*Goal of the exercise:*
Return only the line that contains "black fish: [284,70,389,110]" and each line after it, through the last line of the data below, copied exactly.

*Input for this task:*

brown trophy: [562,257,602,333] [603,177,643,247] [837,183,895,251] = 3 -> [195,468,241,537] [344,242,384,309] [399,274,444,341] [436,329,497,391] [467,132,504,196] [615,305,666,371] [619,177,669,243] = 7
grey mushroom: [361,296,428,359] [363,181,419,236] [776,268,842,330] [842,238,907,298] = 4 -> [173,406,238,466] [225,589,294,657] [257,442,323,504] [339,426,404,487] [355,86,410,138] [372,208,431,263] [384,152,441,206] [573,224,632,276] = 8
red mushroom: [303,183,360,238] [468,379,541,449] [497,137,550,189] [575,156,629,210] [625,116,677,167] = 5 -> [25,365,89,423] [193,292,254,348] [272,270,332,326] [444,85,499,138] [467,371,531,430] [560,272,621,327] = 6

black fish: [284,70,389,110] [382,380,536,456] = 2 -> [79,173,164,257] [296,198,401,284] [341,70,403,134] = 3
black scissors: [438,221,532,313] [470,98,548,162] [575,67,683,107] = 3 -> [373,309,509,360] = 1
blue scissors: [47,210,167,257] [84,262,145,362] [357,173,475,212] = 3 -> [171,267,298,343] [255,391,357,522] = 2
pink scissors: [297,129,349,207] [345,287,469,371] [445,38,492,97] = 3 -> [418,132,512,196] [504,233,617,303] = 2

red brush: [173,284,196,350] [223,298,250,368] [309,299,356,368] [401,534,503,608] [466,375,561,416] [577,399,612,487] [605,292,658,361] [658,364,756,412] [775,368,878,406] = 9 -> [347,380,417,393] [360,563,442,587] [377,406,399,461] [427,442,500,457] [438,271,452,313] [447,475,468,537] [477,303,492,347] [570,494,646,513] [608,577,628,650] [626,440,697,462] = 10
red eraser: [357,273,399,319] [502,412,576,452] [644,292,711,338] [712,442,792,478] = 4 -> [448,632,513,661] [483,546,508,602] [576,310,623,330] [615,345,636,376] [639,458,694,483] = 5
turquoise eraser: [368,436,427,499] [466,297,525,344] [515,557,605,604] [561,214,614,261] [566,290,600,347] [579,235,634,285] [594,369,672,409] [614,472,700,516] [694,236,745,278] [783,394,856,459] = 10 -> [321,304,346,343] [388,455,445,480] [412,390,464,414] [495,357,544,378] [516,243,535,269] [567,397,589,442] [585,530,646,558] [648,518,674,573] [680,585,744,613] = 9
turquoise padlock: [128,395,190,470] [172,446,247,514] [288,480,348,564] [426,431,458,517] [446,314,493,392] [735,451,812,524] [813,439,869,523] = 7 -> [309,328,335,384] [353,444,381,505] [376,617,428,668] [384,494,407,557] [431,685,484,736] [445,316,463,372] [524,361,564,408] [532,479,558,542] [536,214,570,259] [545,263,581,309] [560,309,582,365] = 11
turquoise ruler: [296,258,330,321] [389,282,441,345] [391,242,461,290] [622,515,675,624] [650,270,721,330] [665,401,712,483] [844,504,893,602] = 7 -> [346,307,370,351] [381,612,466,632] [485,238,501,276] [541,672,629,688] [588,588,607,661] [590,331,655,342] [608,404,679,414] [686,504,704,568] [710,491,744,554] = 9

*Finished task:*
black fish: [284,70,389,110] [382,380,536,456] = 2 -> [79,173,164,257] [296,198,401,284] [341,70,403,134] = 3
black scissors: [438,221,532,313] [470,98,548,162] [575,67,683,107] = 3 -> [373,309,509,360] = 1
blue scissors: [47,210,167,257] [84,262,145,362] [357,173,475,212] = 3 -> [171,267,298,343] [255,391,357,522] = 2
pink scissors: [297,129,349,207] [345,287,469,371] [445,38,492,97] = 3 -> [418,132,512,196] [504,233,617,303] = 2

red brush: [173,284,196,350] [223,298,250,368] [309,299,356,368] [401,534,503,608] [466,375,561,416] [577,399,612,487] [605,292,658,361] [658,364,756,412] [775,368,878,406] = 9 -> [347,380,417,393] [360,563,442,587] [377,406,399,461] [427,442,500,457] [438,271,452,313] [447,475,468,537] [477,303,492,347] [570,494,646,513] [608,577,628,650] [626,440,697,462] = 10
red eraser: [357,273,399,319] [502,412,576,452] [644,292,711,338] [712,442,792,478] = 4 -> [448,632,513,661] [483,546,508,602] [576,310,623,330] [615,345,636,376] [639,458,694,483] = 5
turquoise eraser: [368,436,427,499] [466,297,525,344] [515,557,605,604] [561,214,614,261] [566,290,600,347] [579,235,634,285] [594,369,672,409] [614,472,700,516] [694,236,745,278] [783,394,856,459] = 10 -> [321,304,346,343] [388,455,445,480] [412,390,464,414] [495,357,544,378] [516,243,535,269] [567,397,589,442] [585,530,646,558] [648,518,674,573] [680,585,744,613] = 9
turquoise padlock: [128,395,190,470] [172,446,247,514] [288,480,348,564] [426,431,458,517] [446,314,493,392] [735,451,812,524] [813,439,869,523] = 7 -> [309,328,335,384] [353,444,381,505] [376,617,428,668] [384,494,407,557] [431,685,484,736] [445,316,463,372] [524,361,564,408] [532,479,558,542] [536,214,570,259] [545,263,581,309] [560,309,582,365] = 11
turquoise ruler: [296,258,330,321] [389,282,441,345] [391,242,461,290] [622,515,675,624] [650,270,721,330] [665,401,712,483] [844,504,893,602] = 7 -> [346,307,370,351] [381,612,466,632] [485,238,501,276] [541,672,629,688] [588,588,607,661] [590,331,655,342] [608,404,679,414] [686,504,704,568] [710,491,744,554] = 9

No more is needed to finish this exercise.